What you are asked to do: Copy every record exactly, and keep the pictures out.

(Supplied data begins)

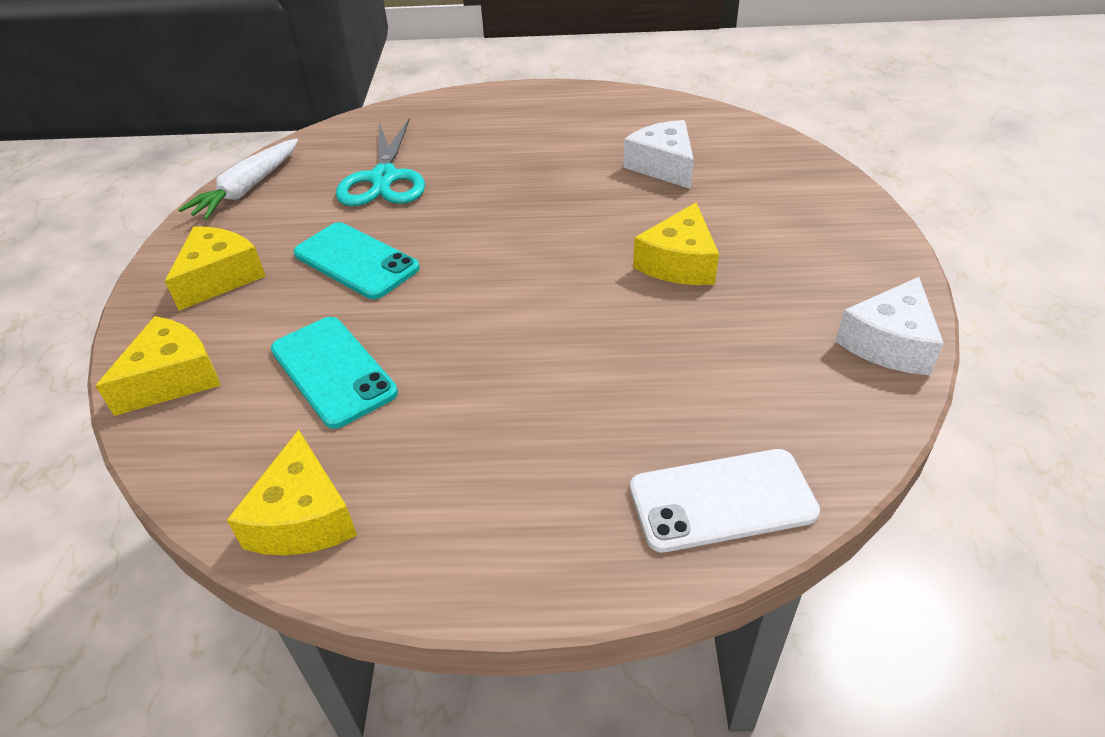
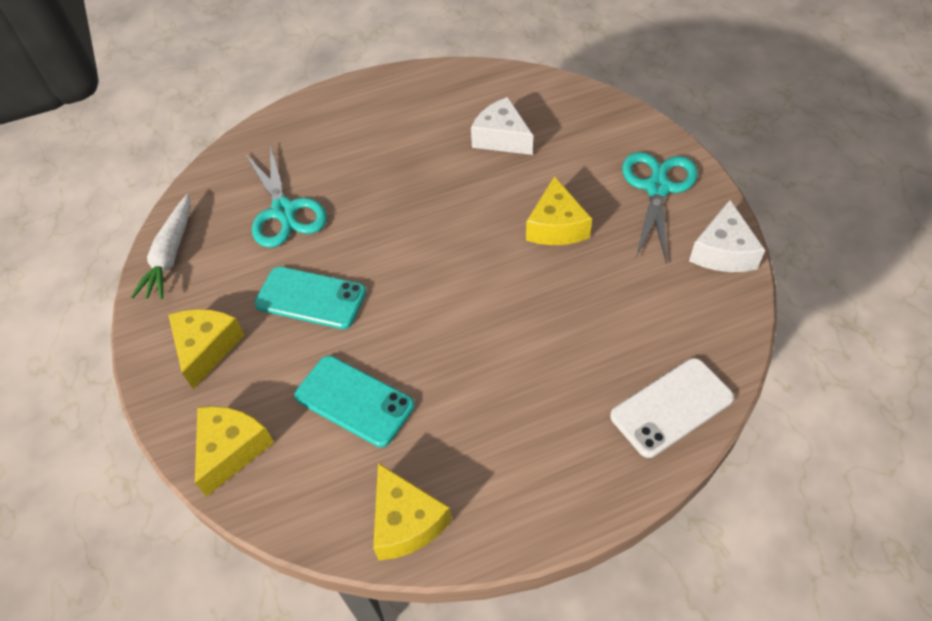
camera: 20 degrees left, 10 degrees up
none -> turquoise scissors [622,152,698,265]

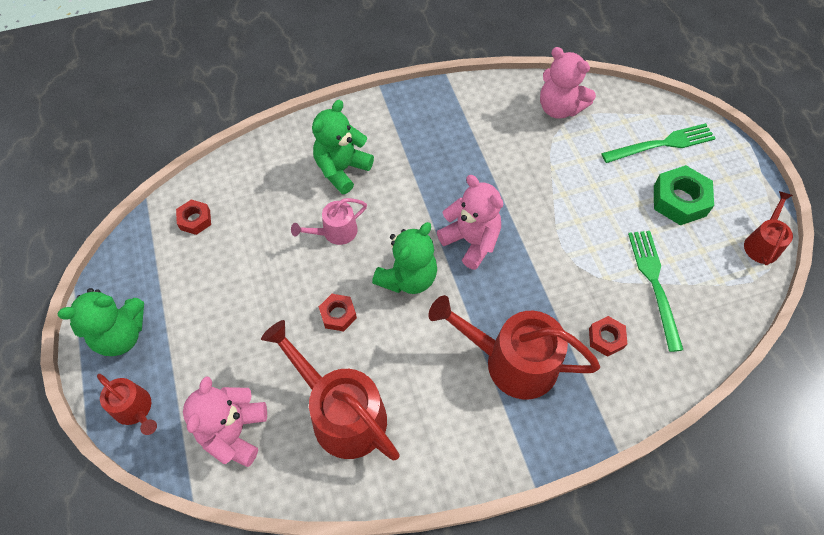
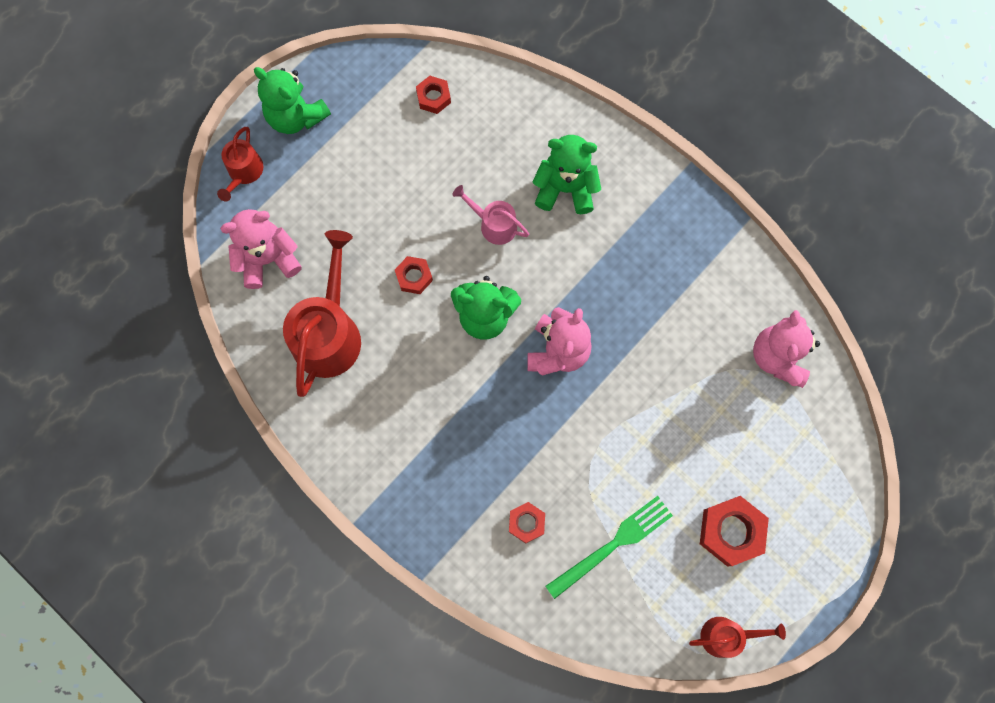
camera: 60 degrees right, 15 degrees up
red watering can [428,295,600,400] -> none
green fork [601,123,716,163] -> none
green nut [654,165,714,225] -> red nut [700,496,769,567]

(Supplied data ends)

Response:
camera: 20 degrees left, 10 degrees up
none -> turquoise scissors [622,152,698,265]

camera: 60 degrees right, 15 degrees up
red watering can [428,295,600,400] -> none
green fork [601,123,716,163] -> none
green nut [654,165,714,225] -> red nut [700,496,769,567]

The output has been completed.